§ Task to complete
The listing below should be written out word for word, with its pictures removed.
***** Exercise material
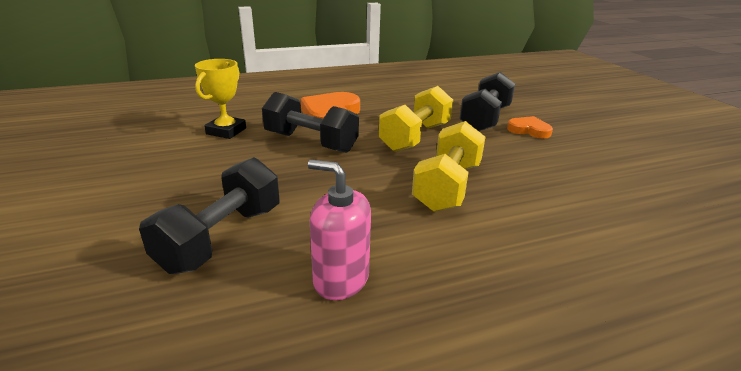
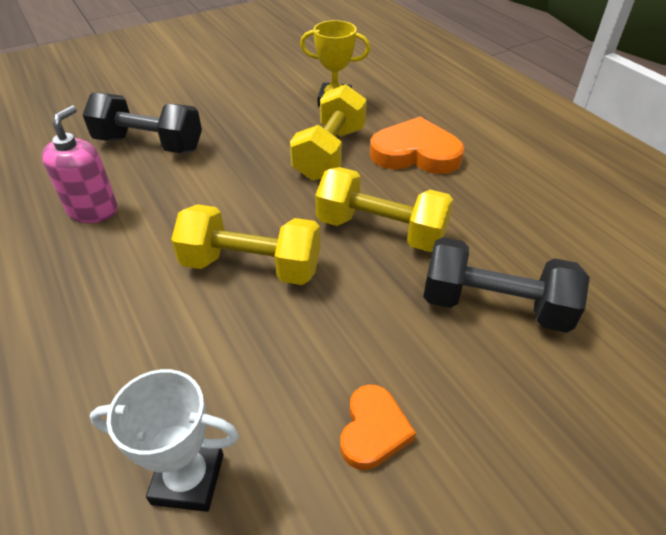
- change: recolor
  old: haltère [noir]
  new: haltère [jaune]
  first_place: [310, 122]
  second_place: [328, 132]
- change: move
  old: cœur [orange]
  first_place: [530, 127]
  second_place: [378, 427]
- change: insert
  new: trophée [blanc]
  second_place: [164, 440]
**********
§ Task answer
- change: recolor
  old: haltère [noir]
  new: haltère [jaune]
  first_place: [310, 122]
  second_place: [328, 132]
- change: move
  old: cœur [orange]
  first_place: [530, 127]
  second_place: [378, 427]
- change: insert
  new: trophée [blanc]
  second_place: [164, 440]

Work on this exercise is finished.